> [What to do] Copy the entries exactly, through the "camera: 120 degrees right, 5 degrees down" line.

Object transformation records
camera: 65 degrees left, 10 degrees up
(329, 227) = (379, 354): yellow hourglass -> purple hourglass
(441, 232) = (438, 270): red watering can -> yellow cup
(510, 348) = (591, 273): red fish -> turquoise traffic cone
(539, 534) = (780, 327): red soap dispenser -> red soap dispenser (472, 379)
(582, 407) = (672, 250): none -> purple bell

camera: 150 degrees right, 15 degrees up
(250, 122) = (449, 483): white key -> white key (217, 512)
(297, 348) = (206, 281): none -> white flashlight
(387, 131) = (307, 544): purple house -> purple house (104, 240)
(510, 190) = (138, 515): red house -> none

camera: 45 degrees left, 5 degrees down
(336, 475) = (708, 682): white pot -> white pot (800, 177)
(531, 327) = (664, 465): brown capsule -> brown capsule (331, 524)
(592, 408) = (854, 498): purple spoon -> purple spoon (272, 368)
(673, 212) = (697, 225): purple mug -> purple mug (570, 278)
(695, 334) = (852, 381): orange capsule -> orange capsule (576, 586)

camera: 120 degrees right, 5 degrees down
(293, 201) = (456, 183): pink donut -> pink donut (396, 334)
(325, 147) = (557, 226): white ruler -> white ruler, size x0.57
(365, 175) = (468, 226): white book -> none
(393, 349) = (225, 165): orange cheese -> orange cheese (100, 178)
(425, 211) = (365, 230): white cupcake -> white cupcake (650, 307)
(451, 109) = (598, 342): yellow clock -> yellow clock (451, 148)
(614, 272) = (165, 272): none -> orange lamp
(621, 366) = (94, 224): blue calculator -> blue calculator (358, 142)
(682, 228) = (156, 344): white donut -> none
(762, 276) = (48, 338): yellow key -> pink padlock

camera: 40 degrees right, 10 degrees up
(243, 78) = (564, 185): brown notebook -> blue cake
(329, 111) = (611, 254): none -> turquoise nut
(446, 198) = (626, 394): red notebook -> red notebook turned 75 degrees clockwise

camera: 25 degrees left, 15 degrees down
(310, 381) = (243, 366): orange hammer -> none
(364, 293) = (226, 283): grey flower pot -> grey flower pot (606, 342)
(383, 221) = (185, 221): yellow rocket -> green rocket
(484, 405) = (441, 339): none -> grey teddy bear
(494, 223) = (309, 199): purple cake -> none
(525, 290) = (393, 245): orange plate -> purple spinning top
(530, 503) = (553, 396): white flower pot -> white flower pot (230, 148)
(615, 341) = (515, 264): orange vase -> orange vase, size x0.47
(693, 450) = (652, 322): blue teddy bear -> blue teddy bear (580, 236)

> [Written solution]
camera: 65 degrees left, 10 degrees up
(329, 227) = (379, 354): yellow hourglass -> purple hourglass
(441, 232) = (438, 270): red watering can -> yellow cup
(510, 348) = (591, 273): red fish -> turquoise traffic cone
(539, 534) = (780, 327): red soap dispenser -> red soap dispenser (472, 379)
(582, 407) = (672, 250): none -> purple bell

camera: 150 degrees right, 15 degrees up
(250, 122) = (449, 483): white key -> white key (217, 512)
(297, 348) = (206, 281): none -> white flashlight
(387, 131) = (307, 544): purple house -> purple house (104, 240)
(510, 190) = (138, 515): red house -> none

camera: 45 degrees left, 5 degrees down
(336, 475) = (708, 682): white pot -> white pot (800, 177)
(531, 327) = (664, 465): brown capsule -> brown capsule (331, 524)
(592, 408) = (854, 498): purple spoon -> purple spoon (272, 368)
(673, 212) = (697, 225): purple mug -> purple mug (570, 278)
(695, 334) = (852, 381): orange capsule -> orange capsule (576, 586)

camera: 120 degrees right, 5 degrees down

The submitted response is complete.